Problem requirements: Wherever the string "scrolled" shows up in the records below, return that line.

Data for processing:
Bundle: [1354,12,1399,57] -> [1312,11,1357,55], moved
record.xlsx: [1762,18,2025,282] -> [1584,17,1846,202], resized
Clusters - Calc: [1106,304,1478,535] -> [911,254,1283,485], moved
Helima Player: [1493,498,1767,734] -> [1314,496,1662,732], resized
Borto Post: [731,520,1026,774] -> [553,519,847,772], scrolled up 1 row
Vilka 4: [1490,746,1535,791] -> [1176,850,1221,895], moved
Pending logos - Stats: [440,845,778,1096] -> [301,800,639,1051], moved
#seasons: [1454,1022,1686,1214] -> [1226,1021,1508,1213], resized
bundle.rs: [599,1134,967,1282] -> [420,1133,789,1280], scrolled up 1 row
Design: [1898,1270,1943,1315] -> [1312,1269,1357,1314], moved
---
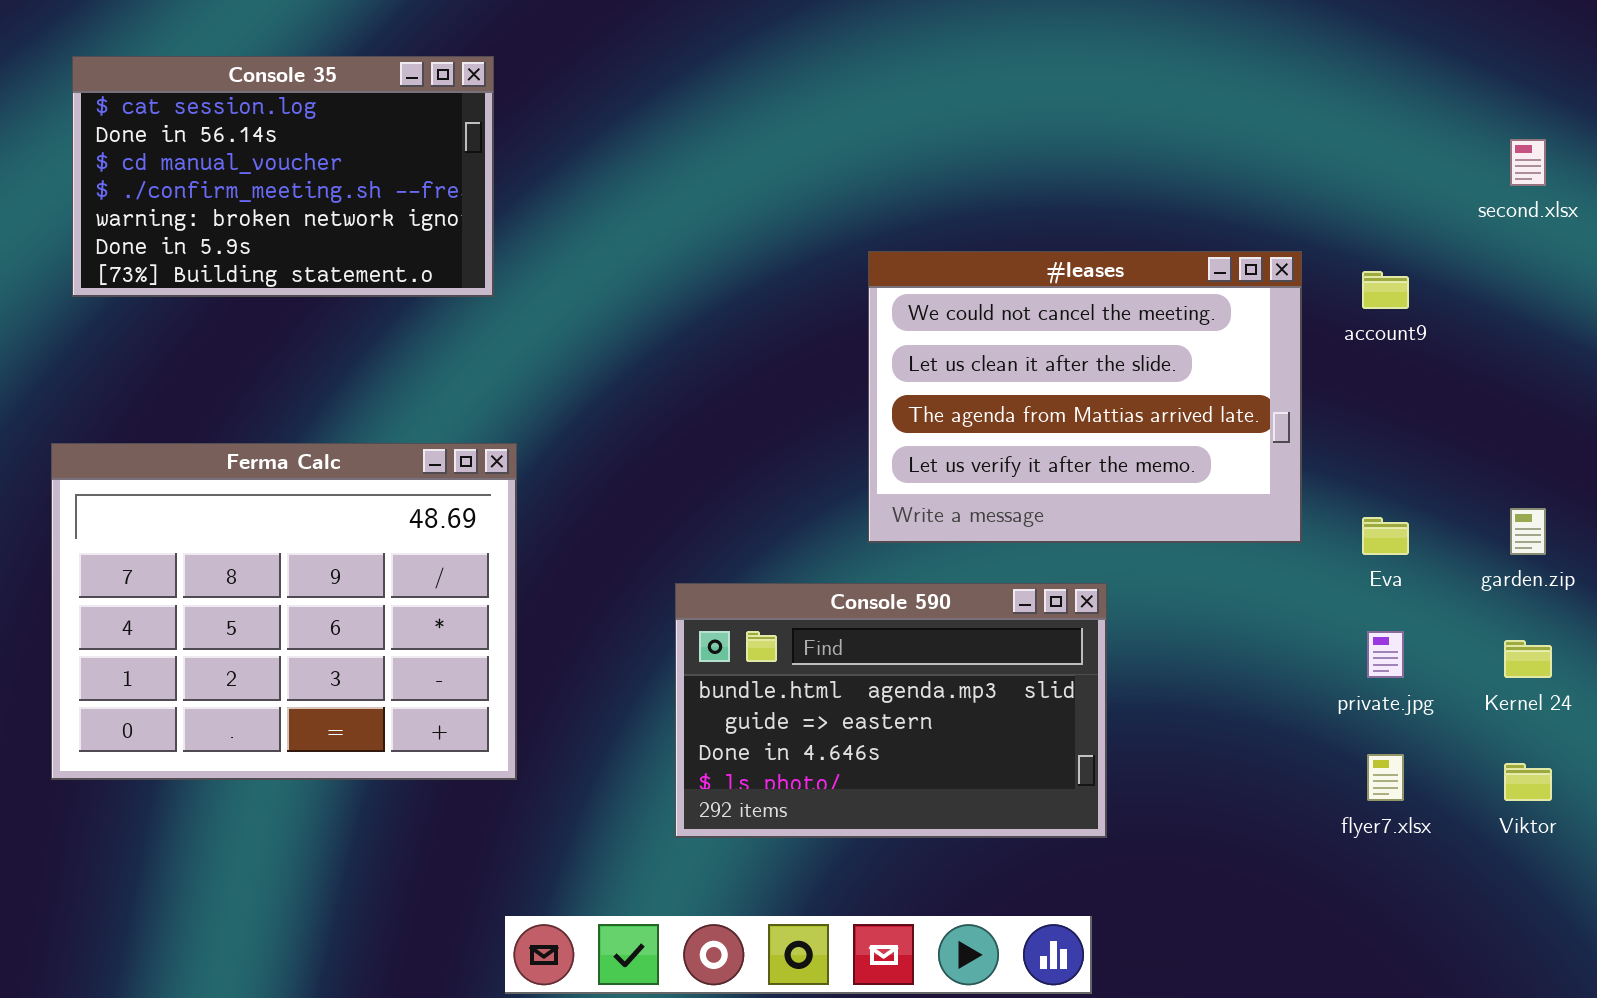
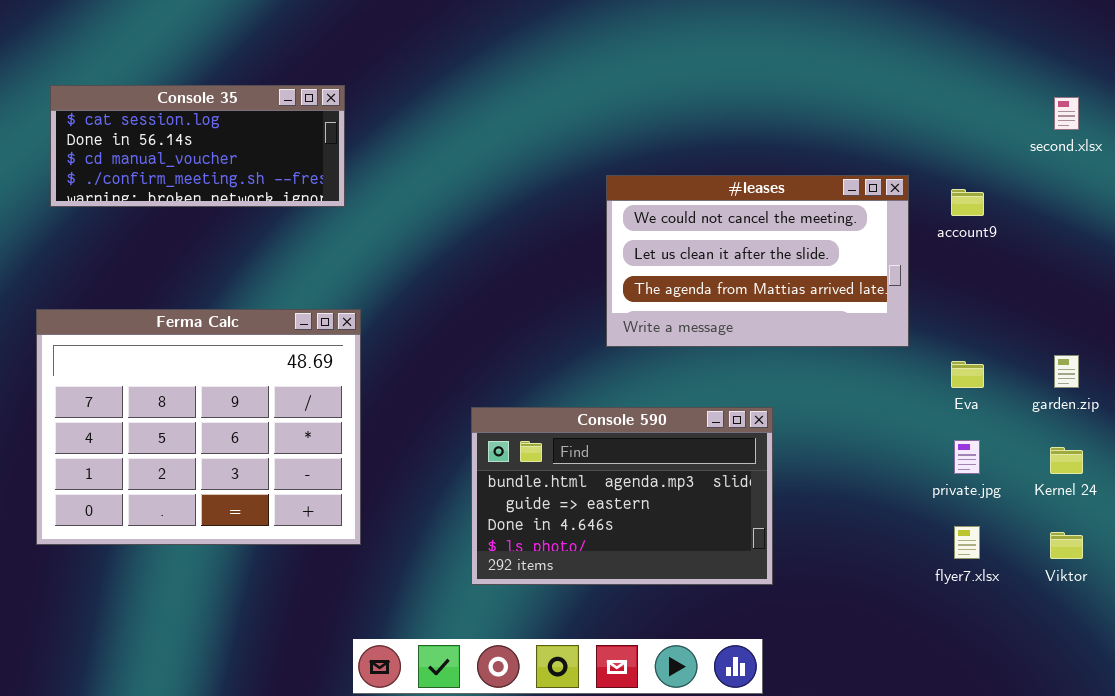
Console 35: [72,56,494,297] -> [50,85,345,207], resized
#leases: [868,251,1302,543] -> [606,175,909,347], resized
==
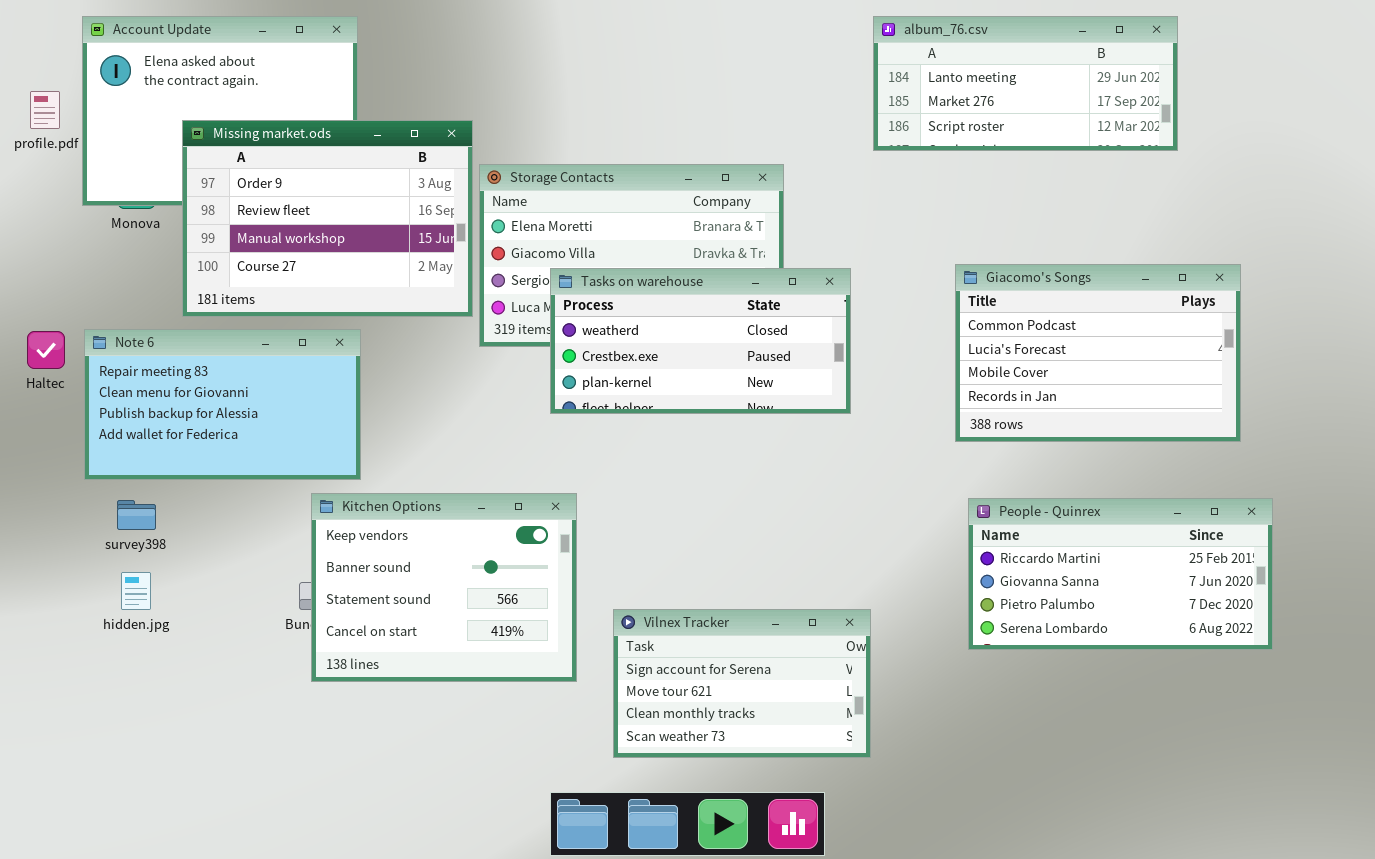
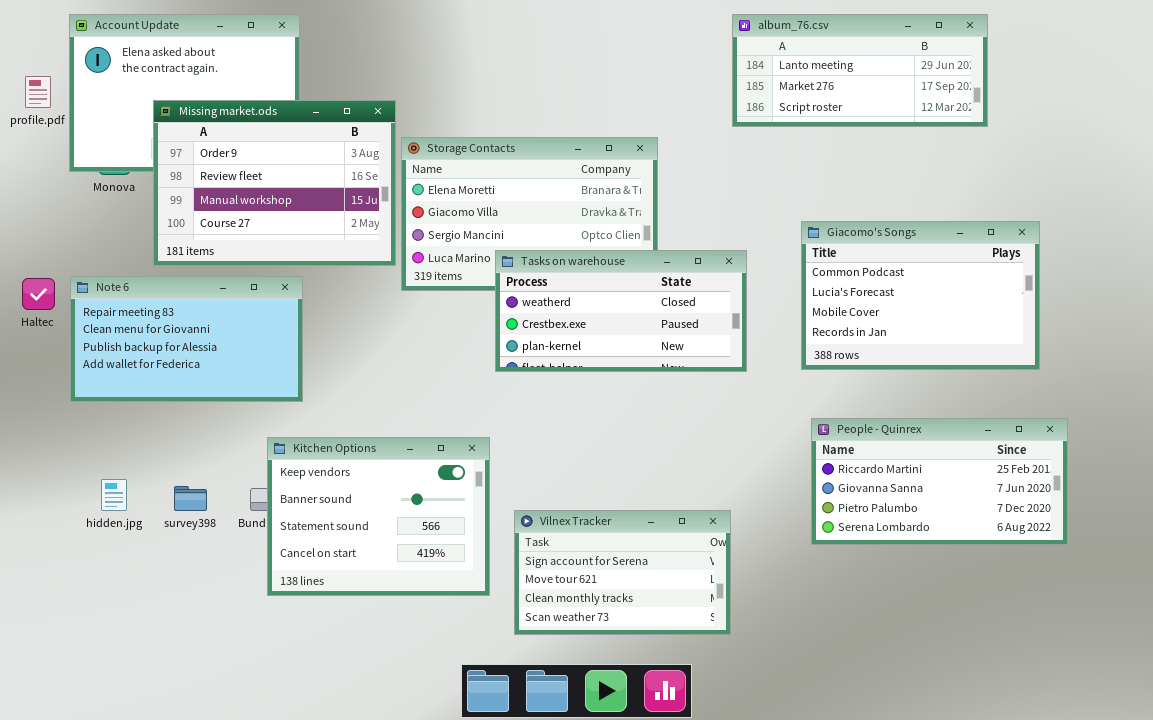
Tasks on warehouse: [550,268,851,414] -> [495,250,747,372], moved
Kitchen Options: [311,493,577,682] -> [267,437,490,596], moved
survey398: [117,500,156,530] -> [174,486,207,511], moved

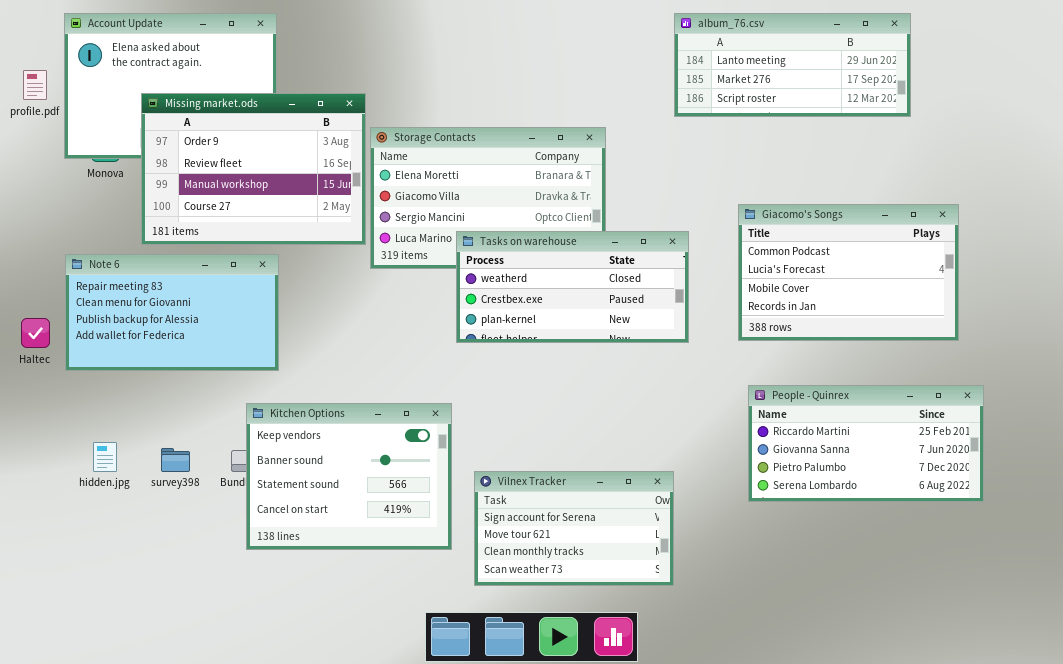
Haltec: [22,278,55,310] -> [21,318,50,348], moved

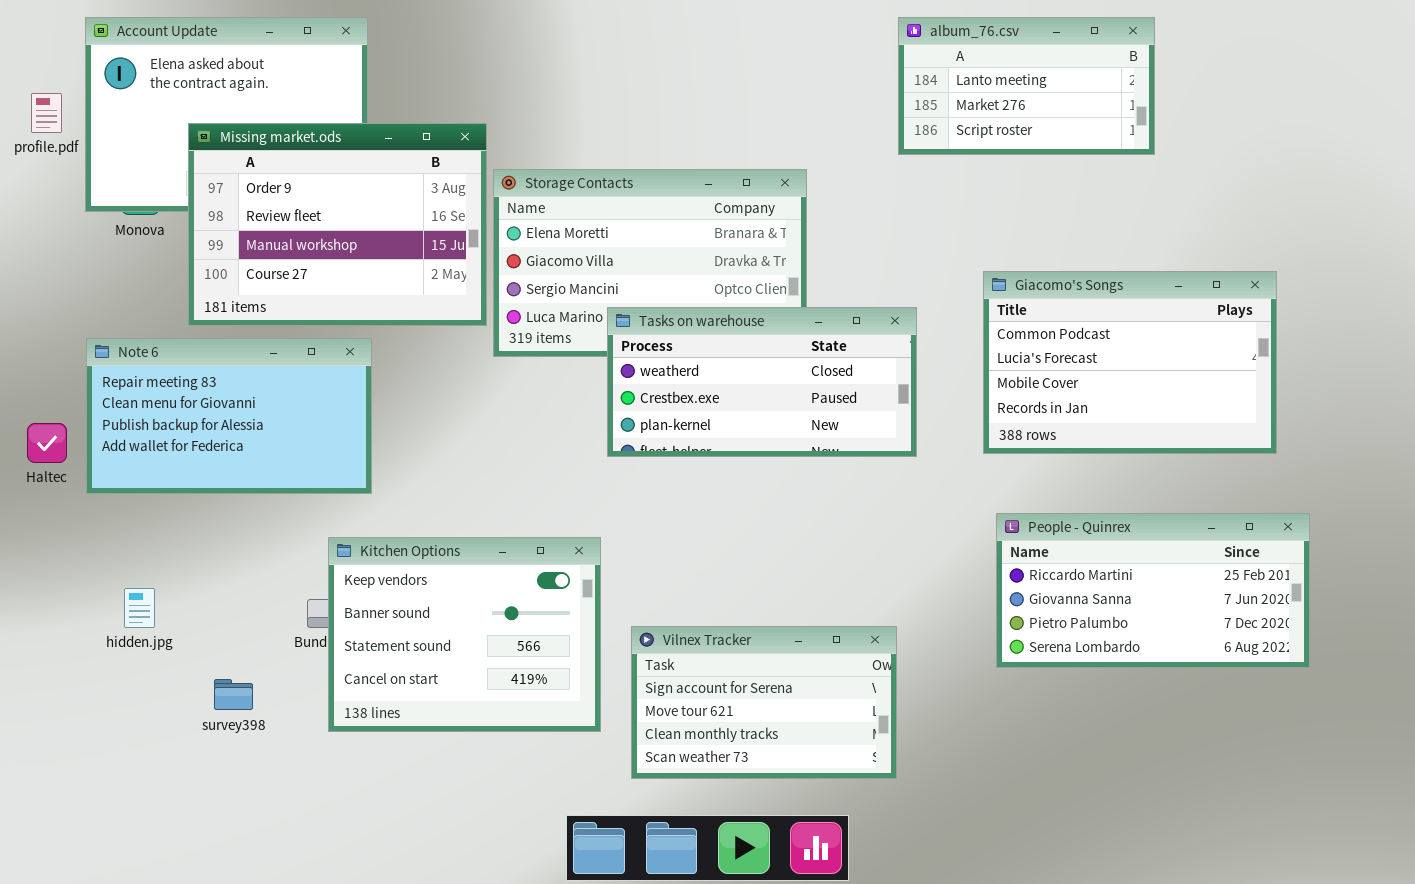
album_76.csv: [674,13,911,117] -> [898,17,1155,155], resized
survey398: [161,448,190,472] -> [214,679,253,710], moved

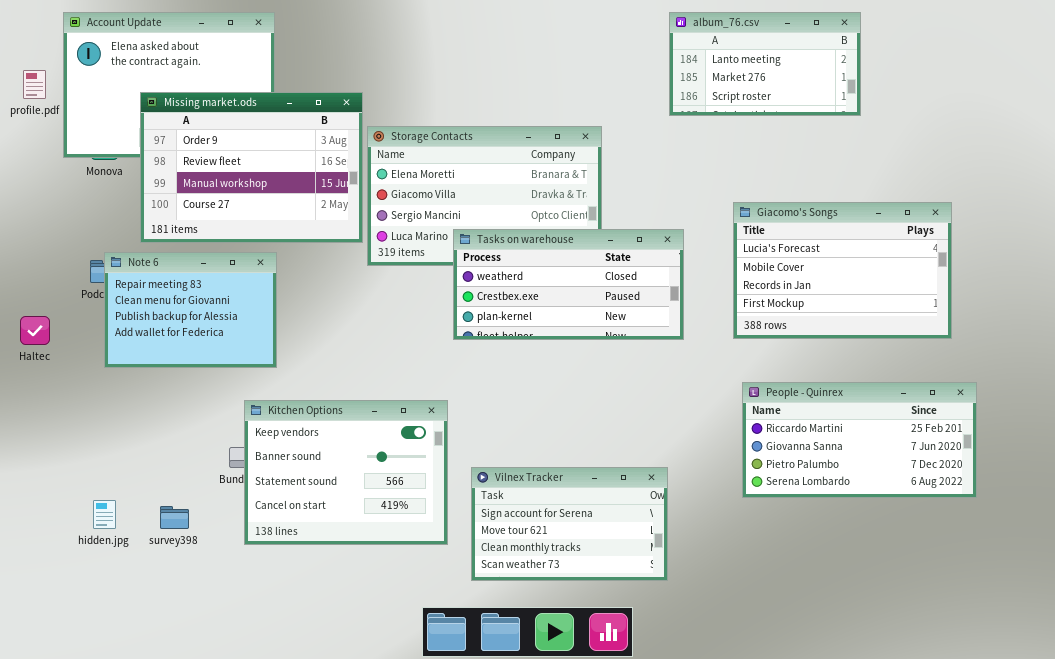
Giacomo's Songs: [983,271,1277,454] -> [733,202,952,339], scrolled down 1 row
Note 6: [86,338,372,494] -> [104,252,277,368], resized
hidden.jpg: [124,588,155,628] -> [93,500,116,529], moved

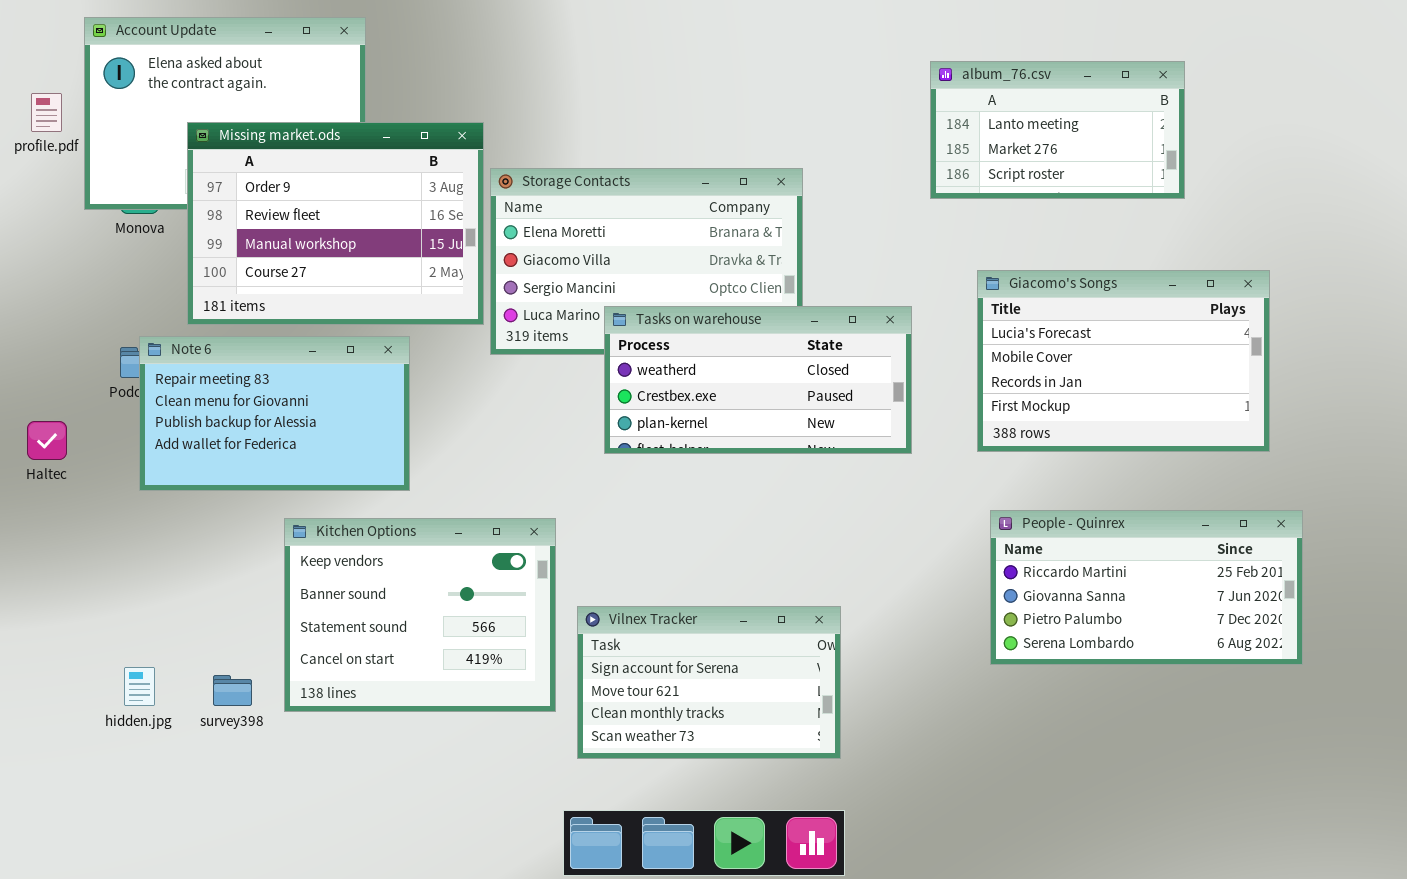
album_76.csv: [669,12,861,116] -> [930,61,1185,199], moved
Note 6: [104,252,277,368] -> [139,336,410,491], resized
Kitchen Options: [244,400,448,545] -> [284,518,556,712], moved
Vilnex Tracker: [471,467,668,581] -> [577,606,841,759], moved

Task response:
Borto Post: [731,520,1026,774] -> [553,519,847,772], scrolled up 1 row
bundle.rs: [599,1134,967,1282] -> [420,1133,789,1280], scrolled up 1 row
Giacomo's Songs: [983,271,1277,454] -> [733,202,952,339], scrolled down 1 row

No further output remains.